**Extracted material**
════

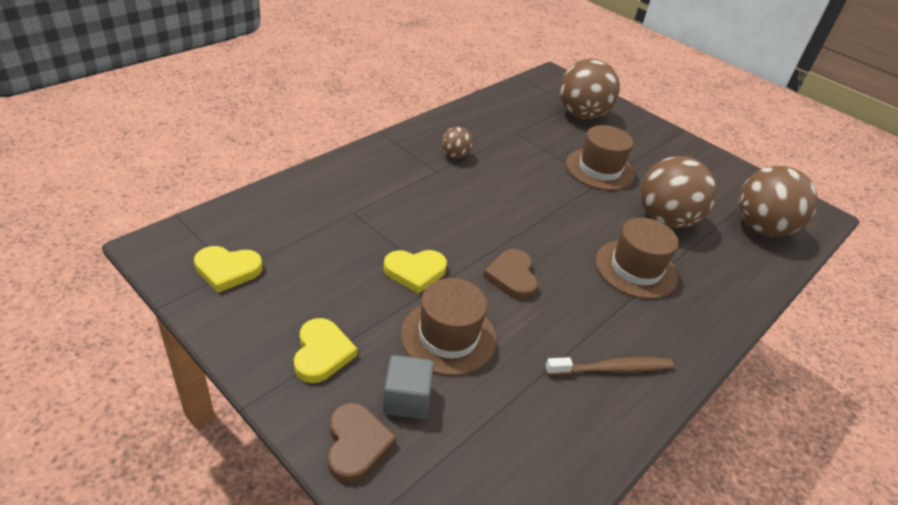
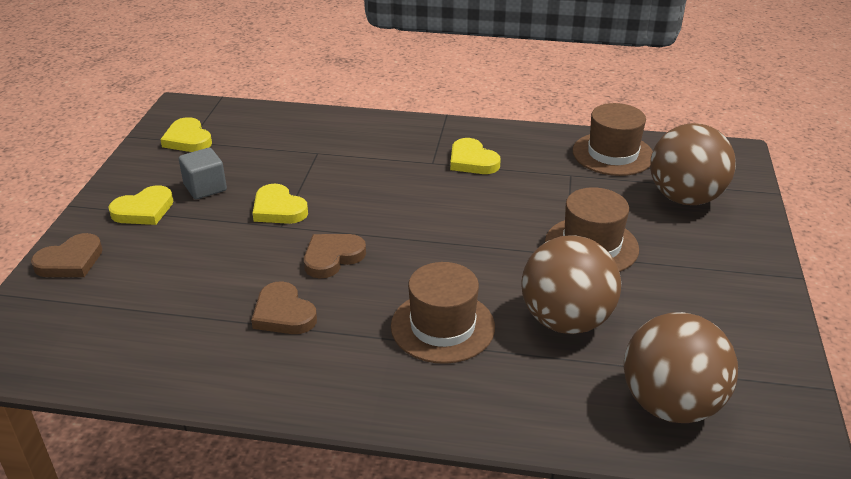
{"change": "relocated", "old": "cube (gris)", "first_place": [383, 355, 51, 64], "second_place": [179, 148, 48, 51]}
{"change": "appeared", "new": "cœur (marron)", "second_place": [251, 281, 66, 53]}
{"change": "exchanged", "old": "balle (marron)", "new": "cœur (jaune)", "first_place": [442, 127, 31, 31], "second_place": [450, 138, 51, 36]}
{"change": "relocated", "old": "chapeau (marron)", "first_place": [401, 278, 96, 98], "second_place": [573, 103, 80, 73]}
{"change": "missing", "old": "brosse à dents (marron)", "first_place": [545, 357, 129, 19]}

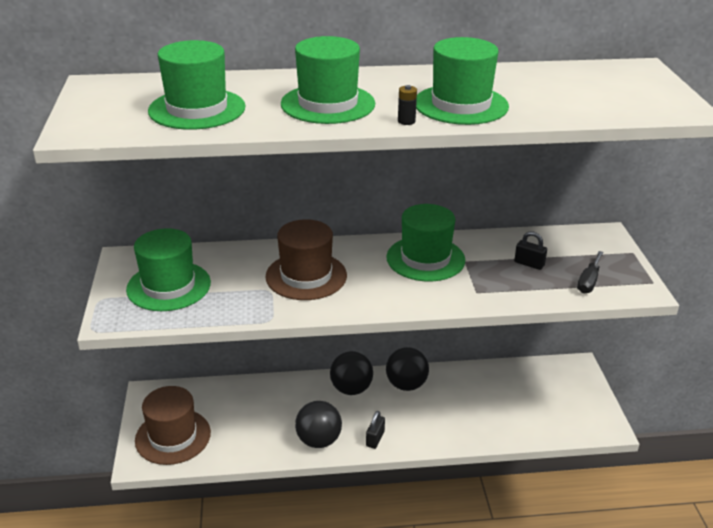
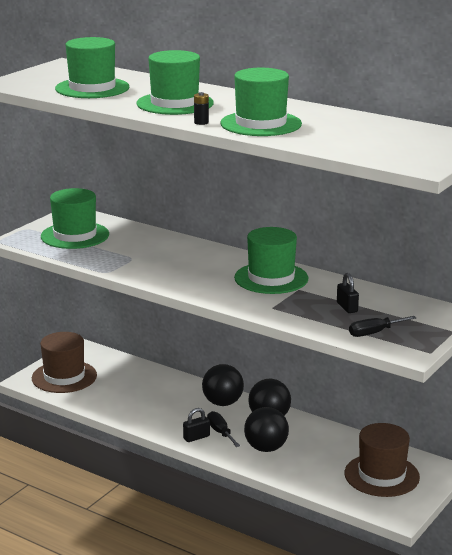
{"change": "appeared", "new": "tournevis (noir)", "second_place": [207, 411, 33, 36]}
{"change": "relocated", "old": "balle (noir)", "first_place": [295, 401, 47, 47], "second_place": [244, 407, 45, 45]}
{"change": "relocated", "old": "chapeau (marron)", "first_place": [265, 219, 82, 81], "second_place": [345, 423, 75, 74]}

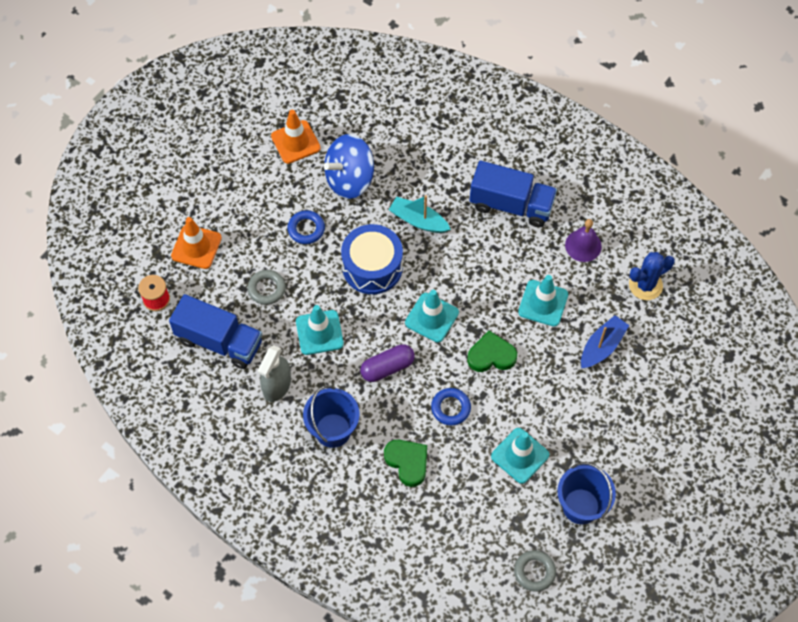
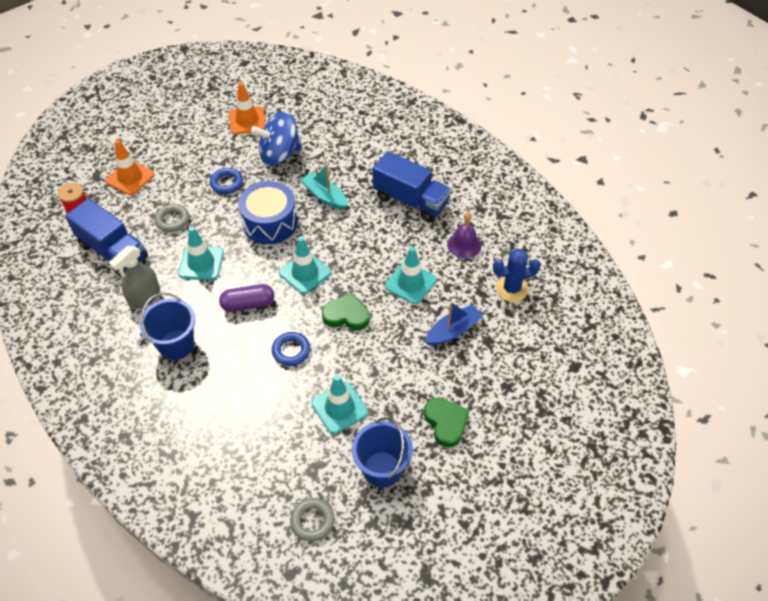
{"change": "relocated", "old": "cœur (vert)", "first_place": [384, 440, 43, 47], "second_place": [424, 397, 45, 51]}

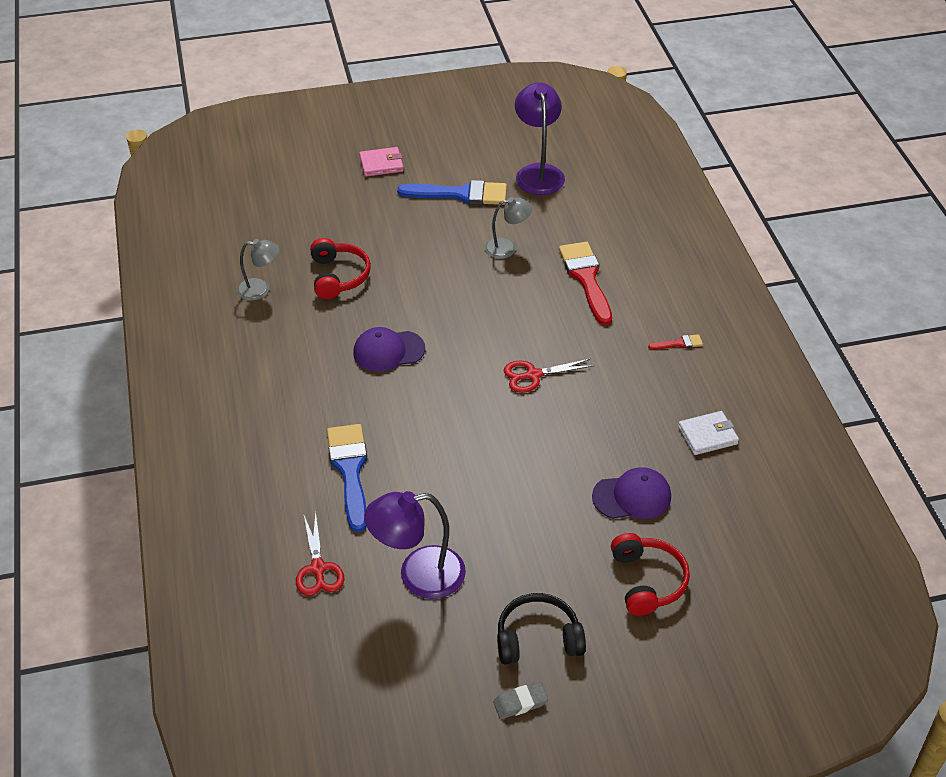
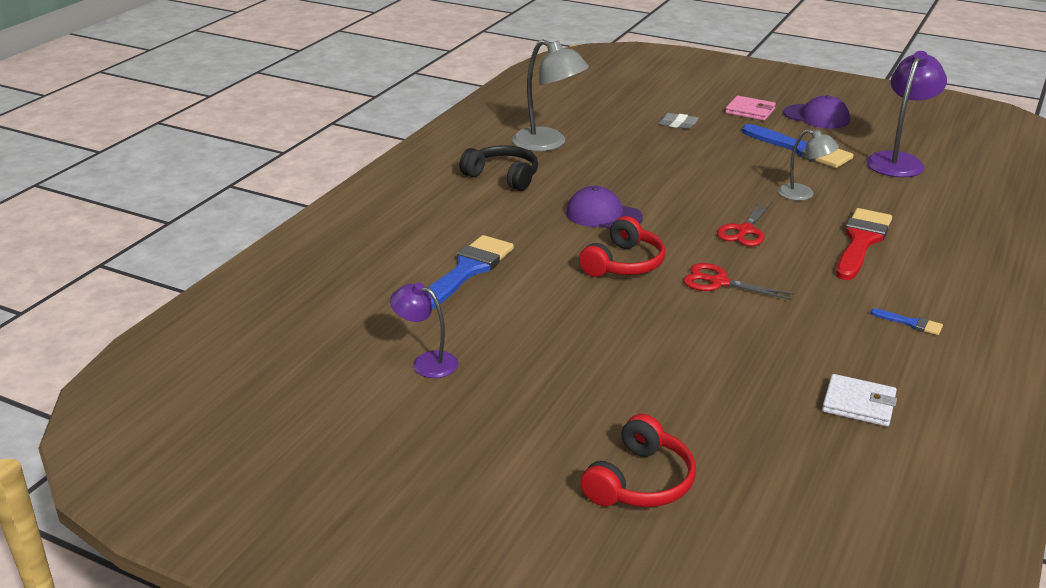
{"change": "size", "old": "lampe (violet)", "first_place": [364, 491, 102, 108], "second_place": [390, 283, 69, 95], "factor": 0.6}
{"change": "relocated", "old": "casque audio (noir)", "first_place": [497, 593, 89, 71], "second_place": [459, 145, 79, 46]}
{"change": "size", "old": "lampe (gris)", "first_place": [237, 239, 42, 62], "second_place": [512, 39, 77, 112], "factor": 1.67}
{"change": "relocated", "old": "casque audio (rouge)", "first_place": [310, 238, 61, 61], "second_place": [579, 216, 87, 61]}
{"change": "relocated", "old": "gomme (gris)", "first_place": [493, 682, 55, 37], "second_place": [658, 113, 41, 16]}
{"change": "relocated", "old": "ciseaux (rouge)", "first_place": [296, 512, 48, 84], "second_place": [717, 201, 55, 45]}
{"change": "relocated", "old": "casquette (violet)", "first_place": [592, 467, 79, 52], "second_place": [783, 95, 67, 34]}
{"change": "colour", "old": "pinceau (rouge)", "new": "pinceau (bleu)", "first_place": [648, 334, 55, 16], "second_place": [870, 309, 73, 26]}

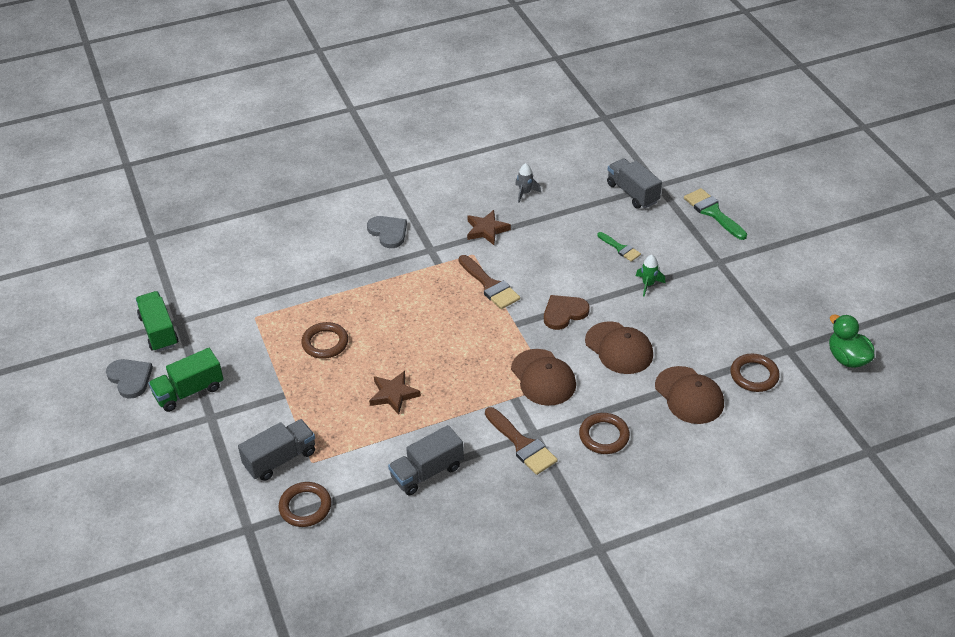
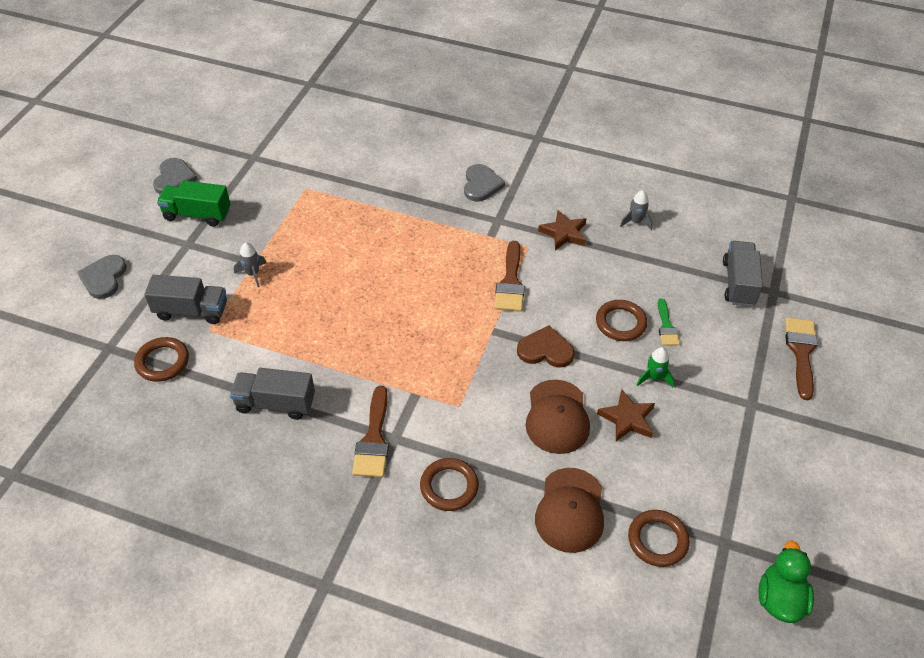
{"change": "appeared", "new": "cœur (gris)", "second_place": [77, 255, 50, 44]}
{"change": "appeared", "new": "fusée (gris)", "second_place": [234, 242, 32, 45]}
{"change": "relocated", "old": "anneau (marron)", "first_place": [301, 322, 47, 37], "second_place": [596, 300, 51, 41]}
{"change": "relocated", "old": "étoile (marron)", "first_place": [369, 371, 52, 44], "second_place": [597, 389, 58, 52]}
{"change": "colour", "old": "pinceau (vert)", "new": "pinceau (marron)", "first_place": [684, 188, 63, 52], "second_place": [785, 317, 33, 83]}
{"change": "missing", "old": "camion (vert)", "first_place": [136, 291, 42, 61]}
{"change": "missing", "old": "casquette (marron)", "first_place": [511, 349, 65, 57]}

════

**Activity**
Return the material exactly as given, apart from the pictures.

**Your solution**
{"change": "relocated", "old": "cube (gris)", "first_place": [383, 355, 51, 64], "second_place": [179, 148, 48, 51]}
{"change": "appeared", "new": "cœur (marron)", "second_place": [251, 281, 66, 53]}
{"change": "exchanged", "old": "balle (marron)", "new": "cœur (jaune)", "first_place": [442, 127, 31, 31], "second_place": [450, 138, 51, 36]}
{"change": "relocated", "old": "chapeau (marron)", "first_place": [401, 278, 96, 98], "second_place": [573, 103, 80, 73]}
{"change": "missing", "old": "brosse à dents (marron)", "first_place": [545, 357, 129, 19]}

{"change": "appeared", "new": "tournevis (noir)", "second_place": [207, 411, 33, 36]}
{"change": "relocated", "old": "balle (noir)", "first_place": [295, 401, 47, 47], "second_place": [244, 407, 45, 45]}
{"change": "relocated", "old": "chapeau (marron)", "first_place": [265, 219, 82, 81], "second_place": [345, 423, 75, 74]}

{"change": "relocated", "old": "cœur (vert)", "first_place": [384, 440, 43, 47], "second_place": [424, 397, 45, 51]}

{"change": "size", "old": "lampe (violet)", "first_place": [364, 491, 102, 108], "second_place": [390, 283, 69, 95], "factor": 0.6}
{"change": "relocated", "old": "casque audio (noir)", "first_place": [497, 593, 89, 71], "second_place": [459, 145, 79, 46]}
{"change": "size", "old": "lampe (gris)", "first_place": [237, 239, 42, 62], "second_place": [512, 39, 77, 112], "factor": 1.67}
{"change": "relocated", "old": "casque audio (rouge)", "first_place": [310, 238, 61, 61], "second_place": [579, 216, 87, 61]}
{"change": "relocated", "old": "gomme (gris)", "first_place": [493, 682, 55, 37], "second_place": [658, 113, 41, 16]}
{"change": "relocated", "old": "ciseaux (rouge)", "first_place": [296, 512, 48, 84], "second_place": [717, 201, 55, 45]}
{"change": "relocated", "old": "casquette (violet)", "first_place": [592, 467, 79, 52], "second_place": [783, 95, 67, 34]}
{"change": "colour", "old": "pinceau (rouge)", "new": "pinceau (bleu)", "first_place": [648, 334, 55, 16], "second_place": [870, 309, 73, 26]}

{"change": "appeared", "new": "cœur (gris)", "second_place": [77, 255, 50, 44]}
{"change": "appeared", "new": "fusée (gris)", "second_place": [234, 242, 32, 45]}
{"change": "relocated", "old": "anneau (marron)", "first_place": [301, 322, 47, 37], "second_place": [596, 300, 51, 41]}
{"change": "relocated", "old": "étoile (marron)", "first_place": [369, 371, 52, 44], "second_place": [597, 389, 58, 52]}
{"change": "colour", "old": "pinceau (vert)", "new": "pinceau (marron)", "first_place": [684, 188, 63, 52], "second_place": [785, 317, 33, 83]}
{"change": "missing", "old": "camion (vert)", "first_place": [136, 291, 42, 61]}
{"change": "missing", "old": "casquette (marron)", "first_place": [511, 349, 65, 57]}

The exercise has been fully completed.